Which lines of the records contain the string "kern", with case counting? Show each of those lines in full.

PROVIDED DATA =
* begin *
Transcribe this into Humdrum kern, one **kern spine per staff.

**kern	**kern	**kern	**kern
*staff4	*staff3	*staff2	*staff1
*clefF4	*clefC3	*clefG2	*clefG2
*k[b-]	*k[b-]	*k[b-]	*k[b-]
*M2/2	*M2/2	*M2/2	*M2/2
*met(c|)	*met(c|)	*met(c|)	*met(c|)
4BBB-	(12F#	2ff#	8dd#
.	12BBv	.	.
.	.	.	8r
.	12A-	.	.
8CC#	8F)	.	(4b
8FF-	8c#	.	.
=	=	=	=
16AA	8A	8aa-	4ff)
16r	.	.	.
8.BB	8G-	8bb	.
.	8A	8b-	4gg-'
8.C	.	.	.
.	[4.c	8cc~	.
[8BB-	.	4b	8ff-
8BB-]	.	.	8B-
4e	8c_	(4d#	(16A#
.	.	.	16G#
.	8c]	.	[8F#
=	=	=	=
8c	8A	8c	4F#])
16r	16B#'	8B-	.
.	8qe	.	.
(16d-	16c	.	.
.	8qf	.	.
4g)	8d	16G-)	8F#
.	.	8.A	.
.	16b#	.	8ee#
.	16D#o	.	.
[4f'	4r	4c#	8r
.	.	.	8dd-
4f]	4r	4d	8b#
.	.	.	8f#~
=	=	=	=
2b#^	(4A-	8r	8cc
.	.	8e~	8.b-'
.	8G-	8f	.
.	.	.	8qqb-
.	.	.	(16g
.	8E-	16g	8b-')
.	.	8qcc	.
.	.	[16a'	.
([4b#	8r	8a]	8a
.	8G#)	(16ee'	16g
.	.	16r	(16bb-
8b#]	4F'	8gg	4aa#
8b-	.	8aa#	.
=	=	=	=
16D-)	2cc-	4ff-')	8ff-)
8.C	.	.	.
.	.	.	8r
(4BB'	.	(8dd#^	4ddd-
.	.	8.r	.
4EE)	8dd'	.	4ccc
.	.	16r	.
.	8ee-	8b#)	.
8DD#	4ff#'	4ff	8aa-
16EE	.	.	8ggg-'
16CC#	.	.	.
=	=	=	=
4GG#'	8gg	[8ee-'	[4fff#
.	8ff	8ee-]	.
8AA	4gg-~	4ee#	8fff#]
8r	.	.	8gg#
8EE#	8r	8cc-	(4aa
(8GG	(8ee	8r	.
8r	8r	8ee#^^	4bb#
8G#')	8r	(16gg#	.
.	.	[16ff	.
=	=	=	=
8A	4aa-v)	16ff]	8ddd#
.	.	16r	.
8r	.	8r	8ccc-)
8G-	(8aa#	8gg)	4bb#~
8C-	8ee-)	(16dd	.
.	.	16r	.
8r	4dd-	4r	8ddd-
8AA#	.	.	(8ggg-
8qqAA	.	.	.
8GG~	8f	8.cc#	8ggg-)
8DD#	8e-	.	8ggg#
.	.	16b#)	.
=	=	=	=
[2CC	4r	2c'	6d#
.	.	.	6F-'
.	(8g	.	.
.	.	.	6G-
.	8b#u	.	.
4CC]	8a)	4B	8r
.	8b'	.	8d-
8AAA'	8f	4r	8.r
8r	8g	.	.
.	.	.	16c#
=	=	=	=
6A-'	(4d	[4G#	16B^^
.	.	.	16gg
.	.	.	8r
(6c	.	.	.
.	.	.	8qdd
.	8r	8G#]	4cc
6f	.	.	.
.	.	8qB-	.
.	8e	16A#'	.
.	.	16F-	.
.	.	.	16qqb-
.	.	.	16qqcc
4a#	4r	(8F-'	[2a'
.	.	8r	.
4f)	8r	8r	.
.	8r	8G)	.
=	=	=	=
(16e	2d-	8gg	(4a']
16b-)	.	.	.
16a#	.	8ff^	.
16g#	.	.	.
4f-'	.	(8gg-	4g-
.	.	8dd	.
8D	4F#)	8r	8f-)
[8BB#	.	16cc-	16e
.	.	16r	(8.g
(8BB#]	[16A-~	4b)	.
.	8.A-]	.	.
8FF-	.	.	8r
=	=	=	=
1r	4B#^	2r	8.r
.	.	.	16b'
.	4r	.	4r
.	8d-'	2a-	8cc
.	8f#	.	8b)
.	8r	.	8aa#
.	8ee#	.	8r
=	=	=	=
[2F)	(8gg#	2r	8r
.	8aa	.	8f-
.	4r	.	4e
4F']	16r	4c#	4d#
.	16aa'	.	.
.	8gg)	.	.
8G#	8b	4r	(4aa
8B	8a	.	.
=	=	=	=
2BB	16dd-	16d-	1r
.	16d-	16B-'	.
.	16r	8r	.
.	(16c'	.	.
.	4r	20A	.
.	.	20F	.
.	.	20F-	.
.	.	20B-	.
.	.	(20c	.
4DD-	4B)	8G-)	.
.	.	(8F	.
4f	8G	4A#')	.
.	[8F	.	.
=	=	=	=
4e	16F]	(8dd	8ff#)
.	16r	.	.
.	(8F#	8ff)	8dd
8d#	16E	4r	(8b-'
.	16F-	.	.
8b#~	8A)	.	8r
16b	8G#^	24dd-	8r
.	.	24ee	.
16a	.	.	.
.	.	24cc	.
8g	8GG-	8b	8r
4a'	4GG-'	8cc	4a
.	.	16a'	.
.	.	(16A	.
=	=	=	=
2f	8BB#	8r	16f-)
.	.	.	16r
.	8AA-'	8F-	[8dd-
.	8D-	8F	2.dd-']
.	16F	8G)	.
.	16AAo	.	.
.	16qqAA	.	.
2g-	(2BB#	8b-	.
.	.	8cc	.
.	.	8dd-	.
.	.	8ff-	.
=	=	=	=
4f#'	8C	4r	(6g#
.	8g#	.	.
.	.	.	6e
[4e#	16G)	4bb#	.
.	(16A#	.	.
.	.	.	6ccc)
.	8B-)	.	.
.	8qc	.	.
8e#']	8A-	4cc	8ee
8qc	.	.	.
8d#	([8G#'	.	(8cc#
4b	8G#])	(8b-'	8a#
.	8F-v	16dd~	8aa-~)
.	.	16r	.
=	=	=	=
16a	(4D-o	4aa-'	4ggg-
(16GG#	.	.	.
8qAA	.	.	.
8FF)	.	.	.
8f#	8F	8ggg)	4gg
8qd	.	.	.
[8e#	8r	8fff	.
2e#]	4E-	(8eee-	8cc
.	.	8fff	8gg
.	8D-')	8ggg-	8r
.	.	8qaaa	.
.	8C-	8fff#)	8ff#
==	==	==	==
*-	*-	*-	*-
* end *
ANSWER TO THE EXERCISE =
Transcribe this into Humdrum kern, one **kern spine per staff.
**kern	**kern	**kern	**kern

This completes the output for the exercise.